*Petit exercice*
Réécris tout le matériel ci-dessous sous forme de liste JSON de chaînes, une chaîne par ligne, sans les lignes vides. Laisse les images de côté.

*Données extraites*
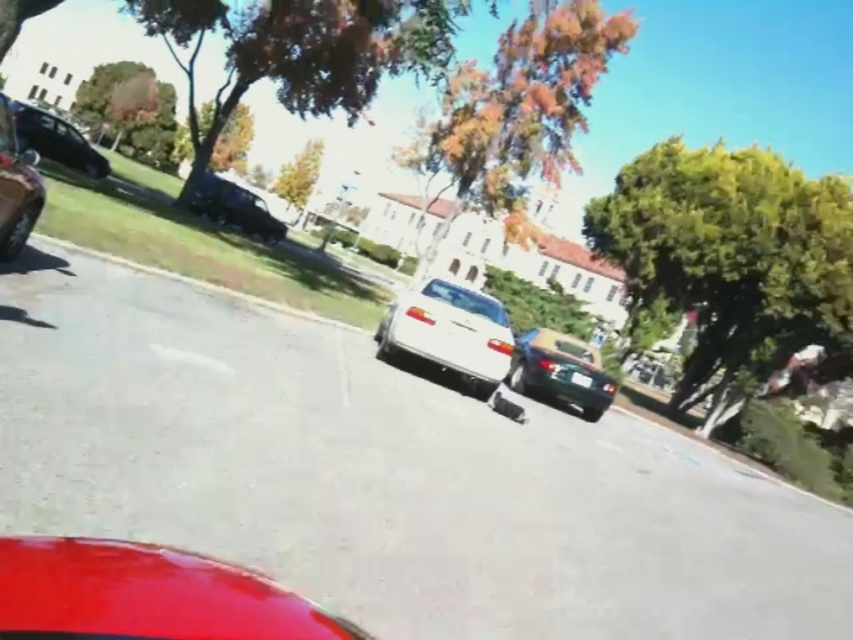
Question: Which of the following is the closest to the observer?

Choices:
 (A) black plastic license plate at center
 (B) gray asphalt curb at lower center

Answer: (B)

Question: Does metallic green car at center appear over black plastic license plate at center?

Choices:
 (A) no
 (B) yes

Answer: (B)

Question: Can you confirm if white glossy sedan at center is smaller than shiny black sedan at center?

Choices:
 (A) no
 (B) yes

Answer: (B)

Question: Which point appears closest to the camera in this image?

Choices:
 (A) (65, 132)
 (B) (73, 564)

Answer: (B)

Question: Is glossy red car at lower left above black plastic license plate at center?

Choices:
 (A) yes
 (B) no

Answer: (A)

Question: Which object is positioned farthest from the shiny black sedan at upper left?

Choices:
 (A) glossy red car at lower left
 (B) shiny black car at left

Answer: (A)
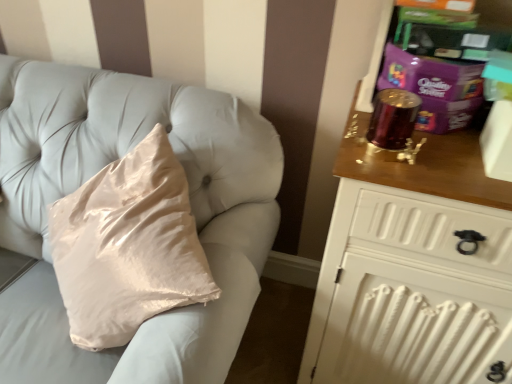
Locate an element on the screen. This screenshot has width=512, height=384. wooden chest of drawers at right is located at coordinates (412, 268).

Describe the element at coordinates (412, 268) in the screenshot. Image resolution: width=512 pixels, height=384 pixels. I see `wooden chest of drawers at right` at that location.

Measure the distance between wooden chest of drawers at right and camera.

The distance of wooden chest of drawers at right from camera is 28.65 inches.

Measure the distance between silky beige pillow at upper left and camera.

silky beige pillow at upper left is 28.91 inches away from camera.

You are a GUI agent. You are given a task and a screenshot of the screen. Output one action in this format:
    pyautogui.click(x=<x>, y=<y>)
    Task: Click on the silky beige pillow at upper left
    
    Given the screenshot: What is the action you would take?
    pyautogui.click(x=95, y=173)

Measure the distance between point (16, 172) and camera.

Point (16, 172) is 3.94 feet away from camera.

Image resolution: width=512 pixels, height=384 pixels. What do you see at coordinates (95, 173) in the screenshot? I see `silky beige pillow at upper left` at bounding box center [95, 173].

Identify the location of wooden chest of drawers at right. (412, 268).

Considering the relative positions of wooden chest of drawers at right and silky beige pillow at upper left in the image provided, is wooden chest of drawers at right to the right of silky beige pillow at upper left from the viewer's perspective?

Yes, wooden chest of drawers at right is to the right of silky beige pillow at upper left.

Is wooden chest of drawers at right positioned before silky beige pillow at upper left?

Yes.

Which is farther, (x=413, y=351) or (x=242, y=190)?

The point (x=242, y=190) is farther from the camera.

From the image's perspective, which one is positioned lower, wooden chest of drawers at right or silky beige pillow at upper left?

wooden chest of drawers at right, from the image's perspective.

From a real-world perspective, relative to silky beige pillow at upper left, is wooden chest of drawers at right vertically above or below?

wooden chest of drawers at right is situated higher than silky beige pillow at upper left in the real world.

Consider the image. Considering the relative sizes of wooden chest of drawers at right and silky beige pillow at upper left in the image provided, is wooden chest of drawers at right thinner than silky beige pillow at upper left?

No, wooden chest of drawers at right is not thinner than silky beige pillow at upper left.

Is wooden chest of drawers at right taller or shorter than silky beige pillow at upper left?

In the image, wooden chest of drawers at right appears to be taller than silky beige pillow at upper left.

Considering the relative sizes of wooden chest of drawers at right and silky beige pillow at upper left in the image provided, is wooden chest of drawers at right bigger than silky beige pillow at upper left?

Correct, wooden chest of drawers at right is larger in size than silky beige pillow at upper left.

Choose the correct answer: Is wooden chest of drawers at right inside silky beige pillow at upper left or outside it?

wooden chest of drawers at right is not enclosed by silky beige pillow at upper left.

Is wooden chest of drawers at right not close to silky beige pillow at upper left?

wooden chest of drawers at right is actually quite close to silky beige pillow at upper left.

Is silky beige pillow at upper left at the back of wooden chest of drawers at right?

wooden chest of drawers at right is not turned away from silky beige pillow at upper left.

How many degrees apart are the facing directions of wooden chest of drawers at right and silky beige pillow at upper left?

27.2 degrees.

How much distance is there between wooden chest of drawers at right and silky beige pillow at upper left?

wooden chest of drawers at right is 18.61 inches from silky beige pillow at upper left.

The width and height of the screenshot is (512, 384). I want to click on chest of drawers lying on the right of silky beige pillow at upper left, so click(x=412, y=268).

Would you say silky beige pillow at upper left is to the left or to the right of wooden chest of drawers at right in the picture?

silky beige pillow at upper left is to the left of wooden chest of drawers at right.

In the image, is silky beige pillow at upper left positioned in front of or behind wooden chest of drawers at right?

silky beige pillow at upper left is positioned farther from the viewer than wooden chest of drawers at right.

Between point (6, 233) and point (485, 372), which one is positioned in front?

The point (485, 372) is closer.

From the image's perspective, between silky beige pillow at upper left and wooden chest of drawers at right, who is located below?

wooden chest of drawers at right, from the image's perspective.

From a real-world perspective, is silky beige pillow at upper left physically located above or below wooden chest of drawers at right?

From a real-world perspective, silky beige pillow at upper left is physically below wooden chest of drawers at right.

Considering the sizes of silky beige pillow at upper left and wooden chest of drawers at right in the image, is silky beige pillow at upper left wider or thinner than wooden chest of drawers at right?

In the image, silky beige pillow at upper left appears to be more narrow than wooden chest of drawers at right.

Which of these two, silky beige pillow at upper left or wooden chest of drawers at right, stands shorter?

silky beige pillow at upper left.

Considering the sizes of objects silky beige pillow at upper left and wooden chest of drawers at right in the image provided, who is smaller, silky beige pillow at upper left or wooden chest of drawers at right?

With smaller size is silky beige pillow at upper left.

Is silky beige pillow at upper left located outside wooden chest of drawers at right?

silky beige pillow at upper left lies outside wooden chest of drawers at right's area.

Is silky beige pillow at upper left not close to wooden chest of drawers at right?

That's not correct — silky beige pillow at upper left is a little close to wooden chest of drawers at right.

Is silky beige pillow at upper left looking in the opposite direction of wooden chest of drawers at right?

No, silky beige pillow at upper left's orientation is not away from wooden chest of drawers at right.

Find the location of a particular element. Image resolution: width=512 pixels, height=384 pixels. furniture that appears on the left of wooden chest of drawers at right is located at coordinates (95, 173).

Where is `furniture behind the wooden chest of drawers at right`? The height and width of the screenshot is (384, 512). furniture behind the wooden chest of drawers at right is located at coordinates (95, 173).

Locate an element on the screen. furniture to the left of wooden chest of drawers at right is located at coordinates (95, 173).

*Solution détaillée*
[
  "Question: Which of the following is the closest to the observer?",
  "Choices:",
  " (A) black plastic license plate at center",
  " (B) gray asphalt curb at lower center",
  "Answer: (B)",
  "Question: Does metallic green car at center appear over black plastic license plate at center?",
  "Choices:",
  " (A) no",
  " (B) yes",
  "Answer: (B)",
  "Question: Can you confirm if white glossy sedan at center is smaller than shiny black sedan at center?",
  "Choices:",
  " (A) no",
  " (B) yes",
  "Answer: (B)",
  "Question: Which point appears closest to the camera in this image?",
  "Choices:",
  " (A) (65, 132)",
  " (B) (73, 564)",
  "Answer: (B)",
  "Question: Is glossy red car at lower left above black plastic license plate at center?",
  "Choices:",
  " (A) yes",
  " (B) no",
  "Answer: (A)",
  "Question: Which object is positioned farthest from the shiny black sedan at upper left?",
  "Choices:",
  " (A) glossy red car at lower left",
  " (B) shiny black car at left",
  "Answer: (A)",
  "Locate an element on the screen. This screenshot has width=512, height=384. wooden chest of drawers at right is located at coordinates (412, 268).",
  "Describe the element at coordinates (412, 268) in the screenshot. Image resolution: width=512 pixels, height=384 pixels. I see `wooden chest of drawers at right` at that location.",
  "Measure the distance between wooden chest of drawers at right and camera.",
  "The distance of wooden chest of drawers at right from camera is 28.65 inches.",
  "Measure the distance between silky beige pillow at upper left and camera.",
  "silky beige pillow at upper left is 28.91 inches away from camera.",
  "You are a GUI agent. You are given a task and a screenshot of the screen. Output one action in this format:",
  "    pyautogui.click(x=<x>, y=<y>)",
  "    Task: Click on the silky beige pillow at upper left",
  "    Given the screenshot: What is the action you would take?",
  "    pyautogui.click(x=95, y=173)",
  "Measure the distance between point (16, 172) and camera.",
  "Point (16, 172) is 3.94 feet away from camera.",
  "Image resolution: width=512 pixels, height=384 pixels. What do you see at coordinates (95, 173) in the screenshot? I see `silky beige pillow at upper left` at bounding box center [95, 173].",
  "Identify the location of wooden chest of drawers at right. (412, 268).",
  "Considering the relative positions of wooden chest of drawers at right and silky beige pillow at upper left in the image provided, is wooden chest of drawers at right to the right of silky beige pillow at upper left from the viewer's perspective?",
  "Yes, wooden chest of drawers at right is to the right of silky beige pillow at upper left.",
  "Is wooden chest of drawers at right positioned before silky beige pillow at upper left?",
  "Yes.",
  "Which is farther, (x=413, y=351) or (x=242, y=190)?",
  "The point (x=242, y=190) is farther from the camera.",
  "From the image's perspective, which one is positioned lower, wooden chest of drawers at right or silky beige pillow at upper left?",
  "wooden chest of drawers at right, from the image's perspective.",
  "From a real-world perspective, relative to silky beige pillow at upper left, is wooden chest of drawers at right vertically above or below?",
  "wooden chest of drawers at right is situated higher than silky beige pillow at upper left in the real world.",
  "Consider the image. Considering the relative sizes of wooden chest of drawers at right and silky beige pillow at upper left in the image provided, is wooden chest of drawers at right thinner than silky beige pillow at upper left?",
  "No, wooden chest of drawers at right is not thinner than silky beige pillow at upper left.",
  "Is wooden chest of drawers at right taller or shorter than silky beige pillow at upper left?",
  "In the image, wooden chest of drawers at right appears to be taller than silky beige pillow at upper left.",
  "Considering the relative sizes of wooden chest of drawers at right and silky beige pillow at upper left in the image provided, is wooden chest of drawers at right bigger than silky beige pillow at upper left?",
  "Correct, wooden chest of drawers at right is larger in size than silky beige pillow at upper left.",
  "Choose the correct answer: Is wooden chest of drawers at right inside silky beige pillow at upper left or outside it?",
  "wooden chest of drawers at right is not enclosed by silky beige pillow at upper left.",
  "Is wooden chest of drawers at right not close to silky beige pillow at upper left?",
  "wooden chest of drawers at right is actually quite close to silky beige pillow at upper left.",
  "Is silky beige pillow at upper left at the back of wooden chest of drawers at right?",
  "wooden chest of drawers at right is not turned away from silky beige pillow at upper left.",
  "How many degrees apart are the facing directions of wooden chest of drawers at right and silky beige pillow at upper left?",
  "27.2 degrees.",
  "How much distance is there between wooden chest of drawers at right and silky beige pillow at upper left?",
  "wooden chest of drawers at right is 18.61 inches from silky beige pillow at upper left.",
  "The width and height of the screenshot is (512, 384). I want to click on chest of drawers lying on the right of silky beige pillow at upper left, so click(x=412, y=268).",
  "Would you say silky beige pillow at upper left is to the left or to the right of wooden chest of drawers at right in the picture?",
  "silky beige pillow at upper left is to the left of wooden chest of drawers at right.",
  "In the image, is silky beige pillow at upper left positioned in front of or behind wooden chest of drawers at right?",
  "silky beige pillow at upper left is positioned farther from the viewer than wooden chest of drawers at right.",
  "Between point (6, 233) and point (485, 372), which one is positioned in front?",
  "The point (485, 372) is closer.",
  "From the image's perspective, between silky beige pillow at upper left and wooden chest of drawers at right, who is located below?",
  "wooden chest of drawers at right, from the image's perspective.",
  "From a real-world perspective, is silky beige pillow at upper left physically located above or below wooden chest of drawers at right?",
  "From a real-world perspective, silky beige pillow at upper left is physically below wooden chest of drawers at right.",
  "Considering the sizes of silky beige pillow at upper left and wooden chest of drawers at right in the image, is silky beige pillow at upper left wider or thinner than wooden chest of drawers at right?",
  "In the image, silky beige pillow at upper left appears to be more narrow than wooden chest of drawers at right.",
  "Which of these two, silky beige pillow at upper left or wooden chest of drawers at right, stands shorter?",
  "silky beige pillow at upper left.",
  "Considering the sizes of objects silky beige pillow at upper left and wooden chest of drawers at right in the image provided, who is smaller, silky beige pillow at upper left or wooden chest of drawers at right?",
  "With smaller size is silky beige pillow at upper left.",
  "Is silky beige pillow at upper left located outside wooden chest of drawers at right?",
  "silky beige pillow at upper left lies outside wooden chest of drawers at right's area.",
  "Is silky beige pillow at upper left not close to wooden chest of drawers at right?",
  "That's not correct — silky beige pillow at upper left is a little close to wooden chest of drawers at right.",
  "Is silky beige pillow at upper left looking in the opposite direction of wooden chest of drawers at right?",
  "No, silky beige pillow at upper left's orientation is not away from wooden chest of drawers at right.",
  "Find the location of a particular element. Image resolution: width=512 pixels, height=384 pixels. furniture that appears on the left of wooden chest of drawers at right is located at coordinates (95, 173).",
  "Where is `furniture behind the wooden chest of drawers at right`? The height and width of the screenshot is (384, 512). furniture behind the wooden chest of drawers at right is located at coordinates (95, 173).",
  "Locate an element on the screen. furniture to the left of wooden chest of drawers at right is located at coordinates (95, 173)."
]